> [ASSIGNED TASK] Retype the entries in full, exactly.

+++ DATA SUPPLIED +++

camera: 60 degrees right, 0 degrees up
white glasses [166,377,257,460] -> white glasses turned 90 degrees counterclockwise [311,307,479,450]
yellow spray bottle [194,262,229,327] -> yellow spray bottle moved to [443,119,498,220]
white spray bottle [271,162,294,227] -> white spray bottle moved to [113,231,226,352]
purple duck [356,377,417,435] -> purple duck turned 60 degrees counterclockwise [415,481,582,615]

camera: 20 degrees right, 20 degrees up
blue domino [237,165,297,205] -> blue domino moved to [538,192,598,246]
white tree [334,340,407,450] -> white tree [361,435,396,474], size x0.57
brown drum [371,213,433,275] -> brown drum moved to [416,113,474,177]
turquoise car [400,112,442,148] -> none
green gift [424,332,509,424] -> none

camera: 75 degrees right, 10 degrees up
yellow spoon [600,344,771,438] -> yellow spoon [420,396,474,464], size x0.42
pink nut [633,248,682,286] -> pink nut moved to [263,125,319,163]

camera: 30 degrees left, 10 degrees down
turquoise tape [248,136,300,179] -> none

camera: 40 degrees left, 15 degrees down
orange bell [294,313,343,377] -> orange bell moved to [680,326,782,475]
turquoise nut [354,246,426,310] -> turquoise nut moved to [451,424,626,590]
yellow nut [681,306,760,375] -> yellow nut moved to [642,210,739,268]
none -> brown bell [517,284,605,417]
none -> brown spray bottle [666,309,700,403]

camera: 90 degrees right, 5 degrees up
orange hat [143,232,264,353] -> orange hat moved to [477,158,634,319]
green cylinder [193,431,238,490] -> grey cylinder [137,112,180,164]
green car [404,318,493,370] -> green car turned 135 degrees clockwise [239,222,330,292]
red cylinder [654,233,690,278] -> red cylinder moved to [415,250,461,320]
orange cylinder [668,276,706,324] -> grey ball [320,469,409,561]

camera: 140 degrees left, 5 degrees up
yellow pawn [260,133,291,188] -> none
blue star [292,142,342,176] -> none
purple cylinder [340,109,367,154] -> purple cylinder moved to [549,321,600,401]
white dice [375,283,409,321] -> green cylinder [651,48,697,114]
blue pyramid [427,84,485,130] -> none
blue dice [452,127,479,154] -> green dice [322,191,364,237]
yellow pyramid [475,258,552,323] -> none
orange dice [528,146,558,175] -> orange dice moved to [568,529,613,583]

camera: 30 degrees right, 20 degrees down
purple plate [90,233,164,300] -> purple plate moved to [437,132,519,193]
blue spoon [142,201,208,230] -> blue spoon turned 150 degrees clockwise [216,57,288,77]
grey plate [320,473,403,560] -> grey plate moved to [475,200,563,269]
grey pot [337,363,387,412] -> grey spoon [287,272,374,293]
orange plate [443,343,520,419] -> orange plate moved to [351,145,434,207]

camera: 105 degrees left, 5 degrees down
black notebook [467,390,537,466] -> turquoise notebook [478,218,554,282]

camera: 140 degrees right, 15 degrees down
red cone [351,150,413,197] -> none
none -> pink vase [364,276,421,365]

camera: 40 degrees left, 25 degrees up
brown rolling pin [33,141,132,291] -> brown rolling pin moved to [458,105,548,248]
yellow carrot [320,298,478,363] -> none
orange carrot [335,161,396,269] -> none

+++

> [TASK RESULT]
camera: 60 degrees right, 0 degrees up
white glasses [166,377,257,460] -> white glasses turned 90 degrees counterclockwise [311,307,479,450]
yellow spray bottle [194,262,229,327] -> yellow spray bottle moved to [443,119,498,220]
white spray bottle [271,162,294,227] -> white spray bottle moved to [113,231,226,352]
purple duck [356,377,417,435] -> purple duck turned 60 degrees counterclockwise [415,481,582,615]

camera: 20 degrees right, 20 degrees up
blue domino [237,165,297,205] -> blue domino moved to [538,192,598,246]
white tree [334,340,407,450] -> white tree [361,435,396,474], size x0.57
brown drum [371,213,433,275] -> brown drum moved to [416,113,474,177]
turquoise car [400,112,442,148] -> none
green gift [424,332,509,424] -> none

camera: 75 degrees right, 10 degrees up
yellow spoon [600,344,771,438] -> yellow spoon [420,396,474,464], size x0.42
pink nut [633,248,682,286] -> pink nut moved to [263,125,319,163]

camera: 30 degrees left, 10 degrees down
turquoise tape [248,136,300,179] -> none

camera: 40 degrees left, 15 degrees down
orange bell [294,313,343,377] -> orange bell moved to [680,326,782,475]
turquoise nut [354,246,426,310] -> turquoise nut moved to [451,424,626,590]
yellow nut [681,306,760,375] -> yellow nut moved to [642,210,739,268]
none -> brown bell [517,284,605,417]
none -> brown spray bottle [666,309,700,403]

camera: 90 degrees right, 5 degrees up
orange hat [143,232,264,353] -> orange hat moved to [477,158,634,319]
green cylinder [193,431,238,490] -> grey cylinder [137,112,180,164]
green car [404,318,493,370] -> green car turned 135 degrees clockwise [239,222,330,292]
red cylinder [654,233,690,278] -> red cylinder moved to [415,250,461,320]
orange cylinder [668,276,706,324] -> grey ball [320,469,409,561]

camera: 140 degrees left, 5 degrees up
yellow pawn [260,133,291,188] -> none
blue star [292,142,342,176] -> none
purple cylinder [340,109,367,154] -> purple cylinder moved to [549,321,600,401]
white dice [375,283,409,321] -> green cylinder [651,48,697,114]
blue pyramid [427,84,485,130] -> none
blue dice [452,127,479,154] -> green dice [322,191,364,237]
yellow pyramid [475,258,552,323] -> none
orange dice [528,146,558,175] -> orange dice moved to [568,529,613,583]

camera: 30 degrees right, 20 degrees down
purple plate [90,233,164,300] -> purple plate moved to [437,132,519,193]
blue spoon [142,201,208,230] -> blue spoon turned 150 degrees clockwise [216,57,288,77]
grey plate [320,473,403,560] -> grey plate moved to [475,200,563,269]
grey pot [337,363,387,412] -> grey spoon [287,272,374,293]
orange plate [443,343,520,419] -> orange plate moved to [351,145,434,207]

camera: 105 degrees left, 5 degrees down
black notebook [467,390,537,466] -> turquoise notebook [478,218,554,282]

camera: 140 degrees right, 15 degrees down
red cone [351,150,413,197] -> none
none -> pink vase [364,276,421,365]

camera: 40 degrees left, 25 degrees up
brown rolling pin [33,141,132,291] -> brown rolling pin moved to [458,105,548,248]
yellow carrot [320,298,478,363] -> none
orange carrot [335,161,396,269] -> none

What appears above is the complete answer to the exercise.